[begin DATA LINES]

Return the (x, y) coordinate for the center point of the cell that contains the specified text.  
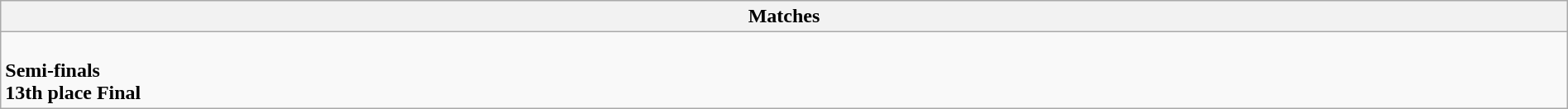
Matches (784, 17)
Semi-finals 13th place Final (784, 70)
Output the (x, y) coordinate of the center of the cell containing the given text.  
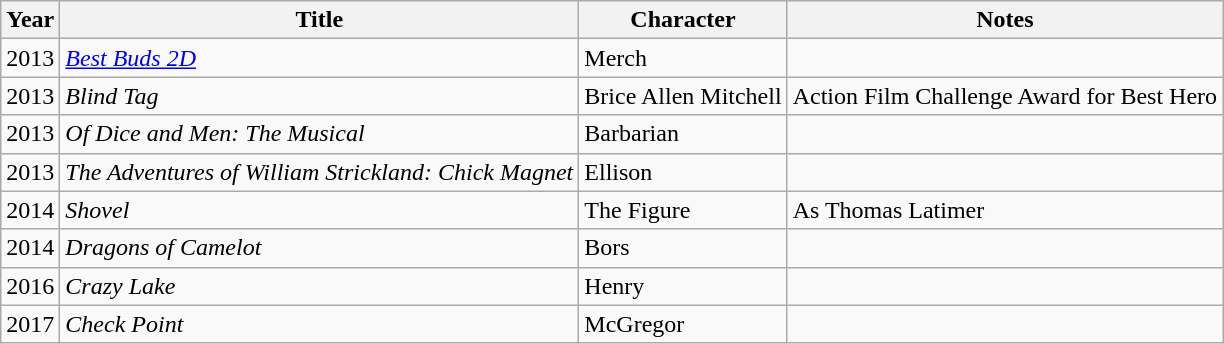
2017 (30, 324)
Barbarian (683, 134)
Henry (683, 286)
Check Point (320, 324)
Dragons of Camelot (320, 248)
Best Buds 2D (320, 58)
Notes (1004, 20)
Merch (683, 58)
2016 (30, 286)
Crazy Lake (320, 286)
Brice Allen Mitchell (683, 96)
The Figure (683, 210)
Year (30, 20)
Action Film Challenge Award for Best Hero (1004, 96)
Blind Tag (320, 96)
Character (683, 20)
Shovel (320, 210)
Of Dice and Men: The Musical (320, 134)
McGregor (683, 324)
As Thomas Latimer (1004, 210)
Title (320, 20)
Ellison (683, 172)
The Adventures of William Strickland: Chick Magnet (320, 172)
Bors (683, 248)
Locate the cell with the specified text and output its [X, Y] center coordinate. 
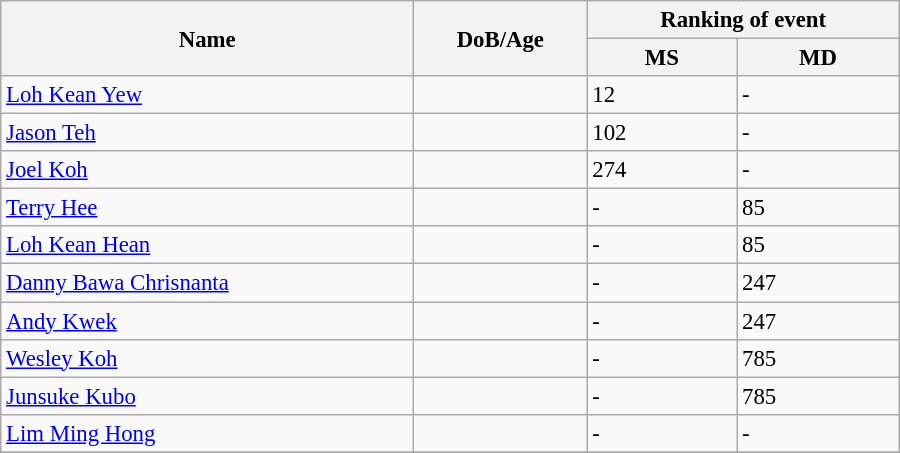
Andy Kwek [208, 321]
DoB/Age [500, 38]
Wesley Koh [208, 358]
Name [208, 38]
274 [662, 170]
Junsuke Kubo [208, 396]
Terry Hee [208, 208]
Loh Kean Hean [208, 245]
Ranking of event [743, 20]
Danny Bawa Chrisnanta [208, 283]
12 [662, 95]
Loh Kean Yew [208, 95]
MD [818, 58]
102 [662, 133]
Joel Koh [208, 170]
Jason Teh [208, 133]
Lim Ming Hong [208, 433]
MS [662, 58]
Capture the cell that displays the provided text and extract its [x, y] central coordinate. 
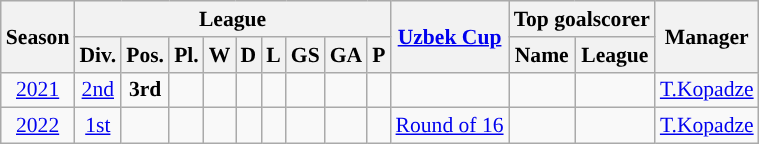
2nd [98, 90]
D [249, 55]
Pos. [145, 55]
2022 [38, 126]
Top goalscorer [582, 19]
Season [38, 36]
Round of 16 [450, 126]
3rd [145, 90]
GA [346, 55]
Manager [707, 36]
Div. [98, 55]
W [220, 55]
Name [542, 55]
L [274, 55]
1st [98, 126]
GS [306, 55]
Uzbek Cup [450, 36]
Pl. [186, 55]
2021 [38, 90]
P [378, 55]
Detect which cell encompasses the target text, then output its (x, y) center coordinate. 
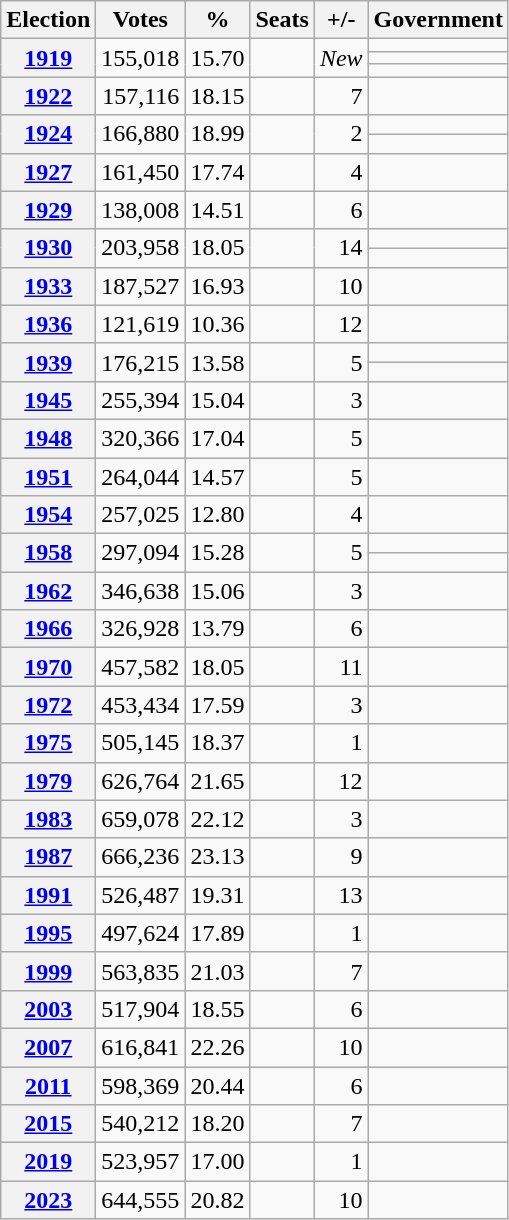
17.74 (218, 172)
616,841 (140, 1047)
598,369 (140, 1085)
1951 (48, 477)
157,116 (140, 96)
517,904 (140, 1009)
257,025 (140, 515)
18.37 (218, 743)
1966 (48, 629)
1924 (48, 134)
+/- (341, 20)
1936 (48, 324)
19.31 (218, 895)
10.36 (218, 324)
15.06 (218, 591)
12.80 (218, 515)
644,555 (140, 1200)
15.70 (218, 58)
264,044 (140, 477)
1991 (48, 895)
203,958 (140, 248)
121,619 (140, 324)
17.00 (218, 1162)
18.99 (218, 134)
21.65 (218, 781)
297,094 (140, 553)
2019 (48, 1162)
1919 (48, 58)
18.15 (218, 96)
1927 (48, 172)
1970 (48, 667)
1987 (48, 857)
497,624 (140, 933)
18.55 (218, 1009)
9 (341, 857)
1995 (48, 933)
20.82 (218, 1200)
1975 (48, 743)
20.44 (218, 1085)
1972 (48, 705)
1979 (48, 781)
659,078 (140, 819)
2011 (48, 1085)
2007 (48, 1047)
540,212 (140, 1124)
1930 (48, 248)
1945 (48, 400)
1933 (48, 286)
21.03 (218, 971)
457,582 (140, 667)
526,487 (140, 895)
16.93 (218, 286)
1939 (48, 362)
2015 (48, 1124)
346,638 (140, 591)
176,215 (140, 362)
166,880 (140, 134)
1983 (48, 819)
2 (341, 134)
155,018 (140, 58)
1922 (48, 96)
161,450 (140, 172)
2003 (48, 1009)
505,145 (140, 743)
14.51 (218, 210)
1948 (48, 438)
11 (341, 667)
2023 (48, 1200)
1962 (48, 591)
Election (48, 20)
14 (341, 248)
1954 (48, 515)
320,366 (140, 438)
14.57 (218, 477)
% (218, 20)
18.20 (218, 1124)
15.28 (218, 553)
22.12 (218, 819)
New (341, 58)
187,527 (140, 286)
326,928 (140, 629)
453,434 (140, 705)
13.58 (218, 362)
1958 (48, 553)
13.79 (218, 629)
138,008 (140, 210)
Government (438, 20)
17.89 (218, 933)
626,764 (140, 781)
666,236 (140, 857)
17.59 (218, 705)
563,835 (140, 971)
22.26 (218, 1047)
Votes (140, 20)
1929 (48, 210)
Seats (282, 20)
15.04 (218, 400)
13 (341, 895)
1999 (48, 971)
255,394 (140, 400)
23.13 (218, 857)
523,957 (140, 1162)
17.04 (218, 438)
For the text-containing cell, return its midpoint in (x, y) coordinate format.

[end DATA LINES]

# WHAT IS BEING ASKED
Can you reproduce all of the saved data entries above word for word, leaving out the pictures?

# SOLUTION TO THIS EXERCISE
Return the (x, y) coordinate for the center point of the cell that contains the specified text.  
Matches (784, 17)
Semi-finals 13th place Final (784, 70)
Output the (x, y) coordinate of the center of the cell containing the given text.  
2017 (30, 324)
Barbarian (683, 134)
Henry (683, 286)
Check Point (320, 324)
Dragons of Camelot (320, 248)
Best Buds 2D (320, 58)
Notes (1004, 20)
Merch (683, 58)
2016 (30, 286)
Crazy Lake (320, 286)
Brice Allen Mitchell (683, 96)
The Figure (683, 210)
Year (30, 20)
Action Film Challenge Award for Best Hero (1004, 96)
Blind Tag (320, 96)
Character (683, 20)
Shovel (320, 210)
Of Dice and Men: The Musical (320, 134)
McGregor (683, 324)
As Thomas Latimer (1004, 210)
Title (320, 20)
Ellison (683, 172)
The Adventures of William Strickland: Chick Magnet (320, 172)
Bors (683, 248)
Locate the cell with the specified text and output its [X, Y] center coordinate. 
Andy Kwek [208, 321]
DoB/Age [500, 38]
Wesley Koh [208, 358]
Name [208, 38]
274 [662, 170]
Junsuke Kubo [208, 396]
Terry Hee [208, 208]
Loh Kean Hean [208, 245]
Ranking of event [743, 20]
Danny Bawa Chrisnanta [208, 283]
12 [662, 95]
Loh Kean Yew [208, 95]
MD [818, 58]
102 [662, 133]
Joel Koh [208, 170]
Jason Teh [208, 133]
Lim Ming Hong [208, 433]
MS [662, 58]
Capture the cell that displays the provided text and extract its [x, y] central coordinate. 
2nd [98, 90]
D [249, 55]
Pos. [145, 55]
2022 [38, 126]
Top goalscorer [582, 19]
Season [38, 36]
Round of 16 [450, 126]
3rd [145, 90]
GA [346, 55]
Manager [707, 36]
Div. [98, 55]
W [220, 55]
Name [542, 55]
L [274, 55]
1st [98, 126]
GS [306, 55]
Uzbek Cup [450, 36]
Pl. [186, 55]
2021 [38, 90]
P [378, 55]
Detect which cell encompasses the target text, then output its (x, y) center coordinate. 
17.74 (218, 172)
616,841 (140, 1047)
598,369 (140, 1085)
1951 (48, 477)
157,116 (140, 96)
517,904 (140, 1009)
257,025 (140, 515)
18.37 (218, 743)
1966 (48, 629)
1924 (48, 134)
+/- (341, 20)
1936 (48, 324)
19.31 (218, 895)
10.36 (218, 324)
15.06 (218, 591)
12.80 (218, 515)
644,555 (140, 1200)
15.70 (218, 58)
264,044 (140, 477)
1991 (48, 895)
203,958 (140, 248)
121,619 (140, 324)
17.00 (218, 1162)
18.99 (218, 134)
21.65 (218, 781)
297,094 (140, 553)
2019 (48, 1162)
1919 (48, 58)
18.15 (218, 96)
1927 (48, 172)
1970 (48, 667)
1987 (48, 857)
497,624 (140, 933)
18.55 (218, 1009)
9 (341, 857)
1995 (48, 933)
20.82 (218, 1200)
1975 (48, 743)
20.44 (218, 1085)
1972 (48, 705)
1979 (48, 781)
659,078 (140, 819)
2011 (48, 1085)
2007 (48, 1047)
540,212 (140, 1124)
1930 (48, 248)
1945 (48, 400)
1933 (48, 286)
21.03 (218, 971)
457,582 (140, 667)
526,487 (140, 895)
16.93 (218, 286)
1939 (48, 362)
2015 (48, 1124)
346,638 (140, 591)
176,215 (140, 362)
166,880 (140, 134)
1983 (48, 819)
2 (341, 134)
155,018 (140, 58)
1922 (48, 96)
161,450 (140, 172)
2003 (48, 1009)
505,145 (140, 743)
14.51 (218, 210)
1948 (48, 438)
11 (341, 667)
2023 (48, 1200)
1962 (48, 591)
Election (48, 20)
14 (341, 248)
1954 (48, 515)
320,366 (140, 438)
14.57 (218, 477)
% (218, 20)
18.20 (218, 1124)
15.28 (218, 553)
22.12 (218, 819)
New (341, 58)
187,527 (140, 286)
326,928 (140, 629)
453,434 (140, 705)
13.58 (218, 362)
1958 (48, 553)
13.79 (218, 629)
138,008 (140, 210)
Government (438, 20)
17.89 (218, 933)
626,764 (140, 781)
666,236 (140, 857)
17.59 (218, 705)
563,835 (140, 971)
22.26 (218, 1047)
Votes (140, 20)
1929 (48, 210)
Seats (282, 20)
15.04 (218, 400)
13 (341, 895)
1999 (48, 971)
255,394 (140, 400)
23.13 (218, 857)
523,957 (140, 1162)
17.04 (218, 438)
For the text-containing cell, return its midpoint in (x, y) coordinate format.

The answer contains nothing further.